**Provided information**

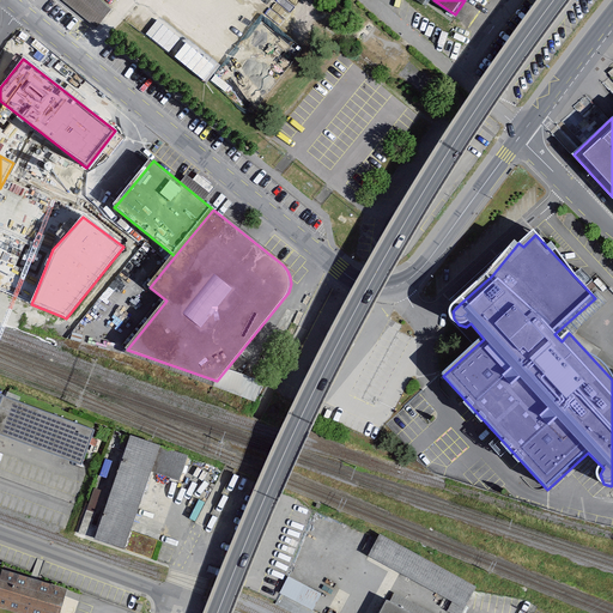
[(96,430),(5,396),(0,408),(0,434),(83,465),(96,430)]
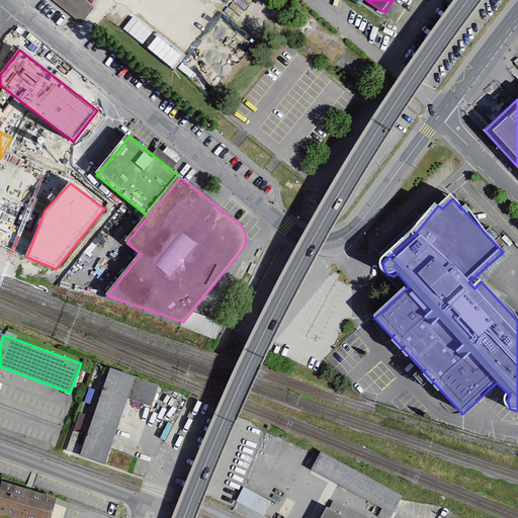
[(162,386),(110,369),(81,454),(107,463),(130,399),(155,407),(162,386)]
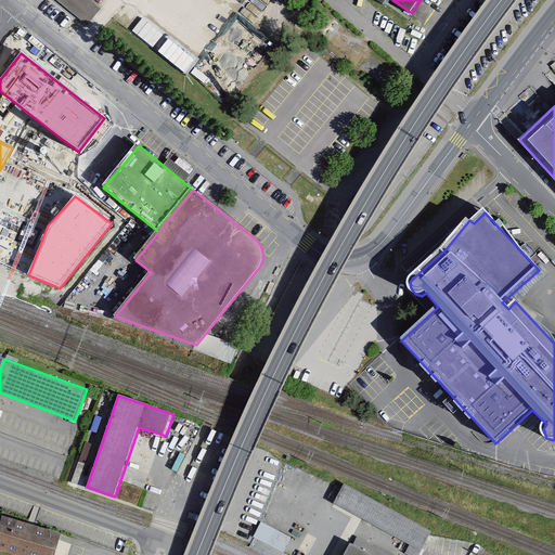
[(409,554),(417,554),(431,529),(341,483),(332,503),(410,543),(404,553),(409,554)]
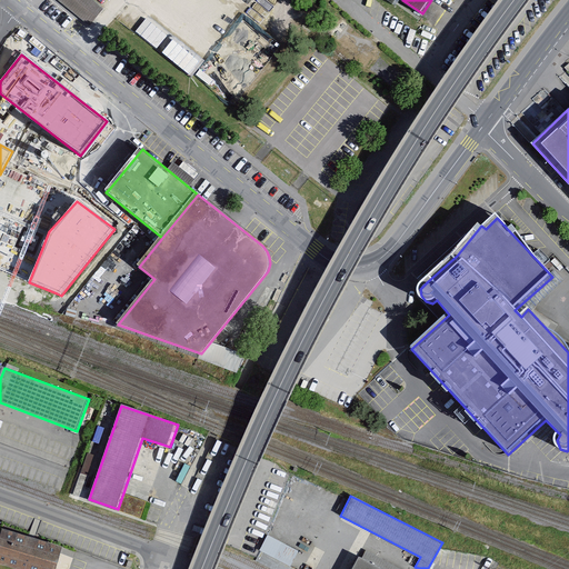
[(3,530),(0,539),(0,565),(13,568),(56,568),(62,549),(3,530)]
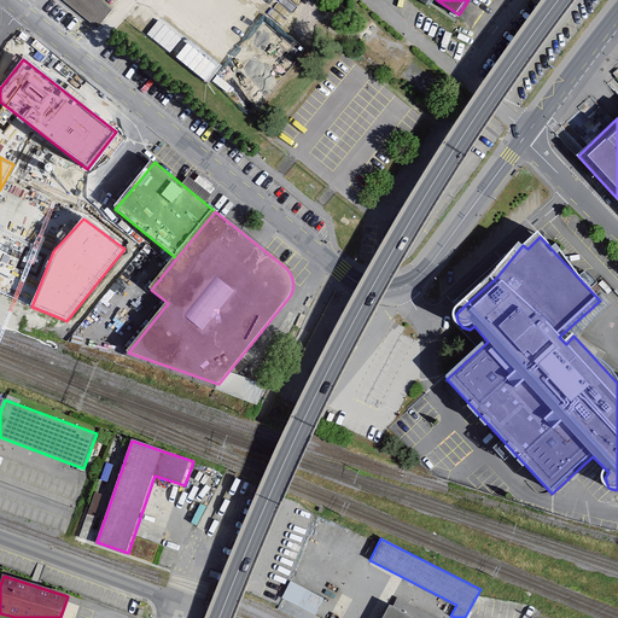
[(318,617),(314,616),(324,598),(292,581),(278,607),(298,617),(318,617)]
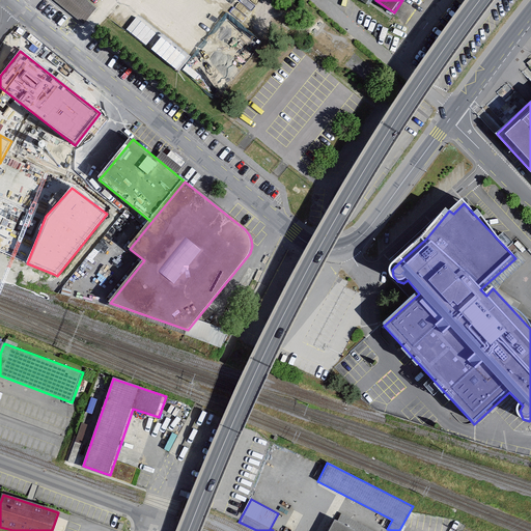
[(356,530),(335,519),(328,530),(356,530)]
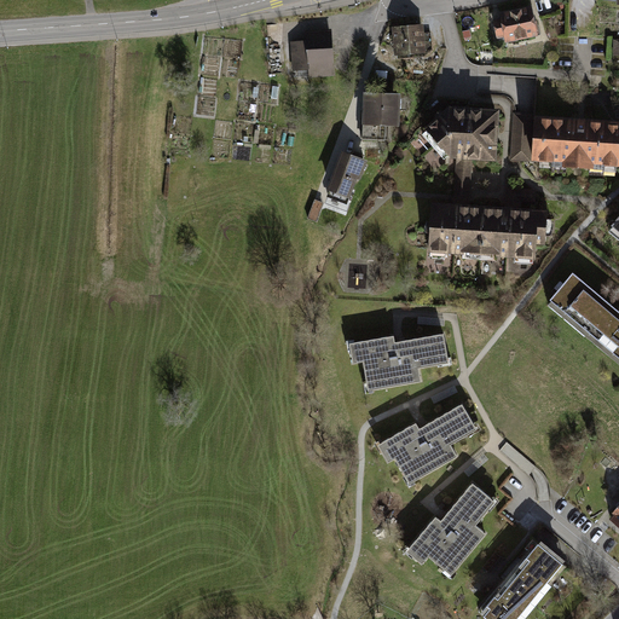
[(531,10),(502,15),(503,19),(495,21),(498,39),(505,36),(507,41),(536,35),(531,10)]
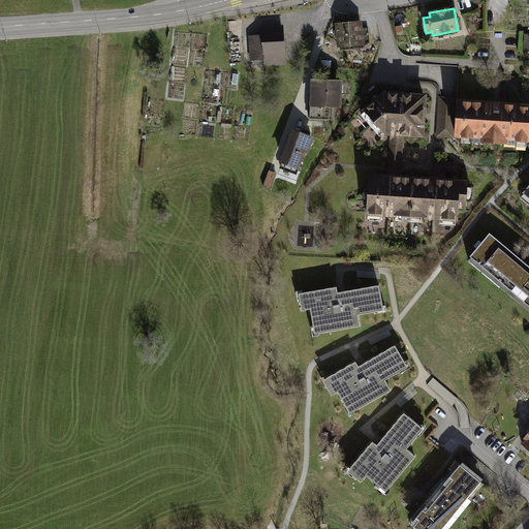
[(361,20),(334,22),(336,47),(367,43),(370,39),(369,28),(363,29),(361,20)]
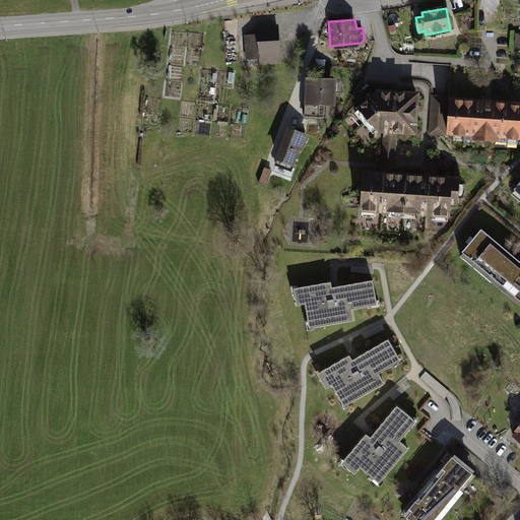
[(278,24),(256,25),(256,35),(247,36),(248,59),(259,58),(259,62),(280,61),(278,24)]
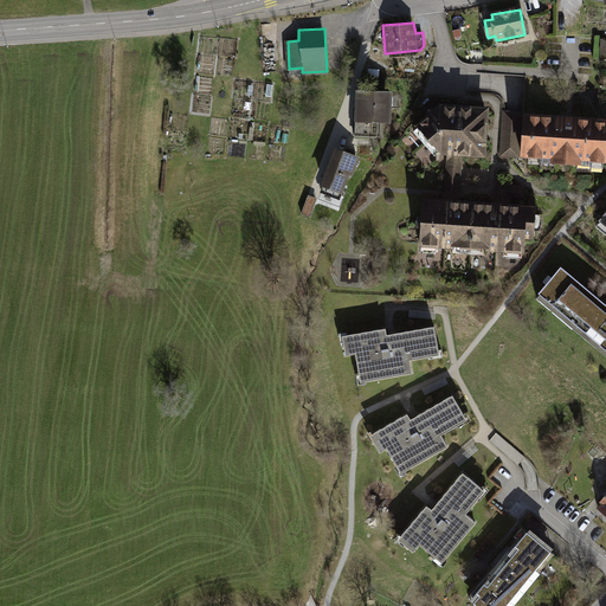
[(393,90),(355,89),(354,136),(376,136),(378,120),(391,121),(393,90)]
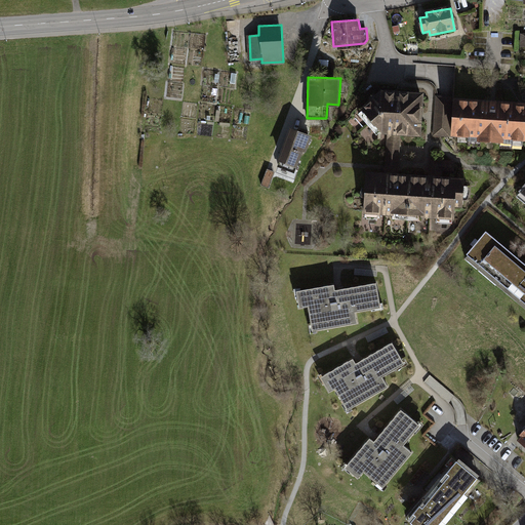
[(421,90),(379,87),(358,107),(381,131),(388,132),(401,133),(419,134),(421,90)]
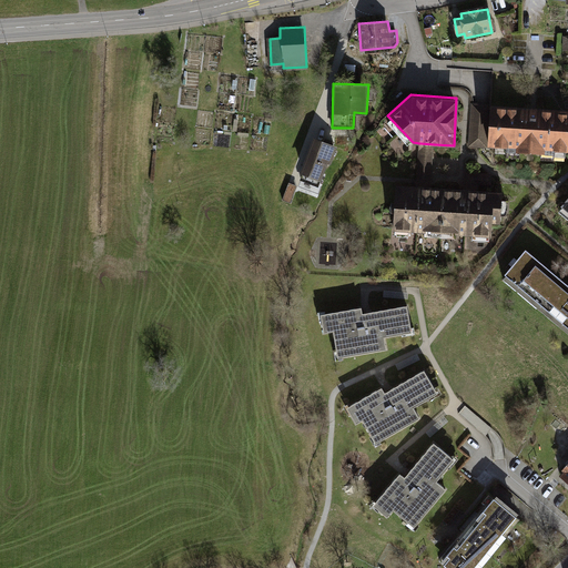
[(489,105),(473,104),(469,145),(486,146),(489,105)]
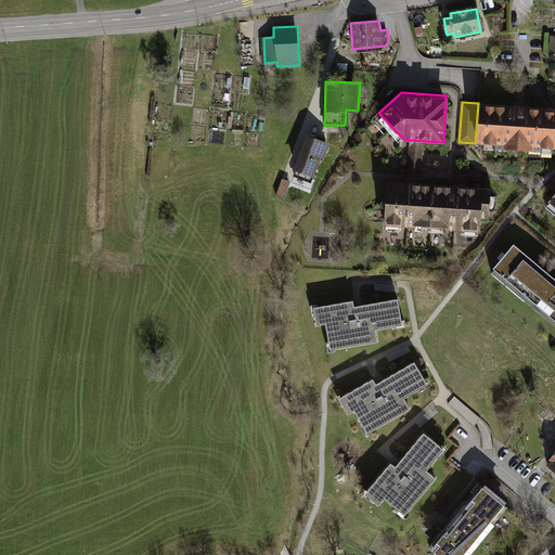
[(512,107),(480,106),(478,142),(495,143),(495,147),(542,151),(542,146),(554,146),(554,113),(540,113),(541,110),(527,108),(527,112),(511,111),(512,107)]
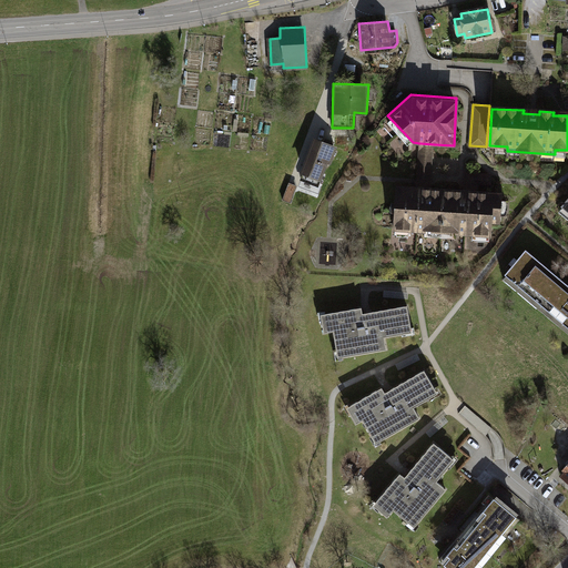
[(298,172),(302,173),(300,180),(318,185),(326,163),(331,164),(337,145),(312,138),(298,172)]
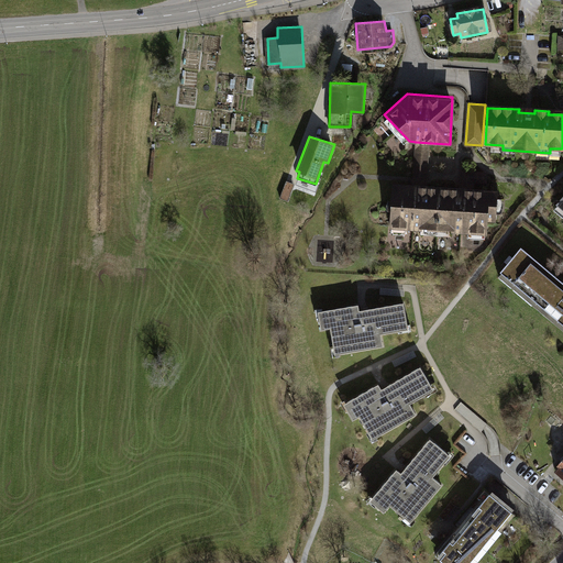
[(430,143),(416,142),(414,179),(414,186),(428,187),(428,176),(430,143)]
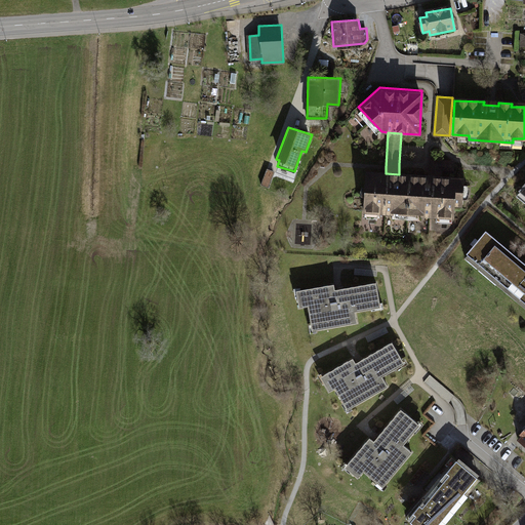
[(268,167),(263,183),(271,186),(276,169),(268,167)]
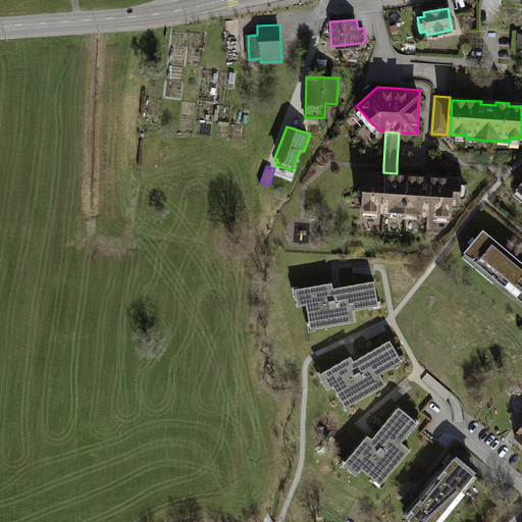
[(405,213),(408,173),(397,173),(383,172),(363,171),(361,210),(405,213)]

**Try it**
With the pictures left out, return the listing above exactly as it stands.

**Answer to the exercise**
[(96,430),(5,396),(0,408),(0,434),(83,465),(96,430)]
[(162,386),(110,369),(81,454),(107,463),(130,399),(155,407),(162,386)]
[(409,554),(417,554),(431,529),(341,483),(332,503),(410,543),(404,553),(409,554)]
[(3,530),(0,539),(0,565),(13,568),(56,568),(62,549),(3,530)]
[(318,617),(314,616),(324,598),(292,581),(278,607),(298,617),(318,617)]
[(356,530),(335,519),(328,530),(356,530)]
[(531,10),(502,15),(503,19),(495,21),(498,39),(505,36),(507,41),(536,35),(531,10)]
[(361,20),(334,22),(336,47),(367,43),(370,39),(369,28),(363,29),(361,20)]
[(278,24),(256,25),(256,35),(247,36),(248,59),(259,58),(259,62),(280,61),(278,24)]
[(393,90),(355,89),(354,136),(376,136),(378,120),(391,121),(393,90)]
[(421,90),(379,87),(358,107),(381,131),(388,132),(401,133),(419,134),(421,90)]
[(489,105),(473,104),(469,145),(486,146),(489,105)]
[(512,107),(480,106),(478,142),(495,143),(495,147),(542,151),(542,146),(554,146),(554,113),(540,113),(541,110),(527,108),(527,112),(511,111),(512,107)]
[(298,172),(302,173),(300,180),(318,185),(326,163),(331,164),(337,145),(312,138),(298,172)]
[(430,143),(416,142),(414,179),(414,186),(428,187),(428,176),(430,143)]
[(268,167),(263,183),(271,186),(276,169),(268,167)]
[(405,213),(408,173),(397,173),(383,172),(363,171),(361,210),(405,213)]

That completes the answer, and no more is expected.